*** Opening of Data for review ***

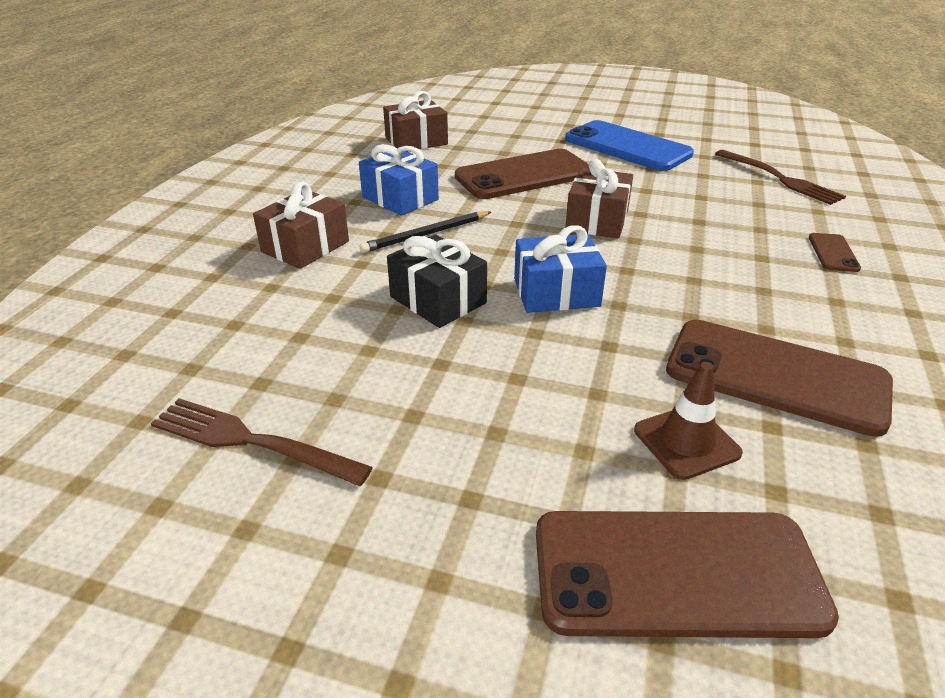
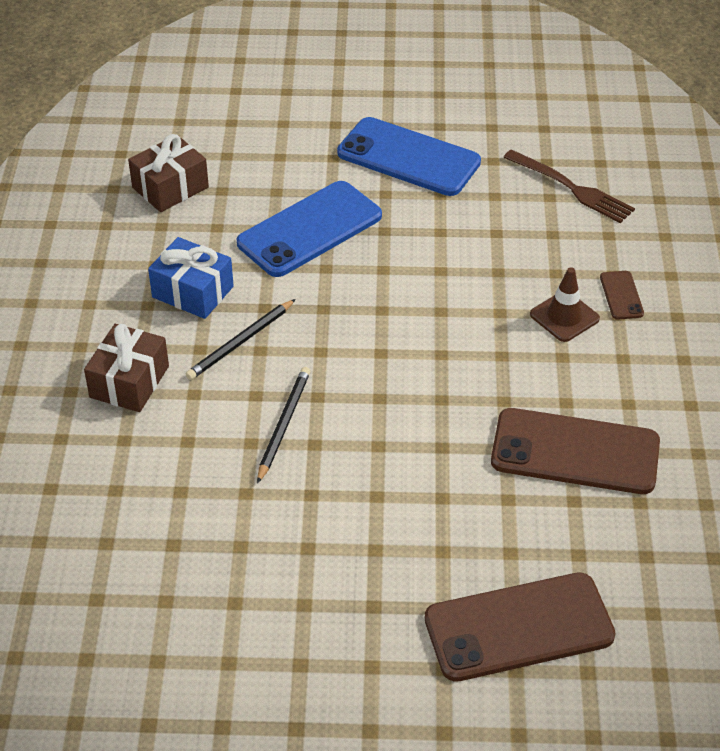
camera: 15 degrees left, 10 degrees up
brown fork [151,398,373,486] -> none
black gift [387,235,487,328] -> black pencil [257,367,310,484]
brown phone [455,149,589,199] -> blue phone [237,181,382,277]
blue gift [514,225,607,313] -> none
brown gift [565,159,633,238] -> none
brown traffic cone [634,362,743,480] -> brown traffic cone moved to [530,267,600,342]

*** Close of Data for review ***

Leave the pictures out and reproduce each record exactly as written.

> [Response box]
camera: 15 degrees left, 10 degrees up
brown fork [151,398,373,486] -> none
black gift [387,235,487,328] -> black pencil [257,367,310,484]
brown phone [455,149,589,199] -> blue phone [237,181,382,277]
blue gift [514,225,607,313] -> none
brown gift [565,159,633,238] -> none
brown traffic cone [634,362,743,480] -> brown traffic cone moved to [530,267,600,342]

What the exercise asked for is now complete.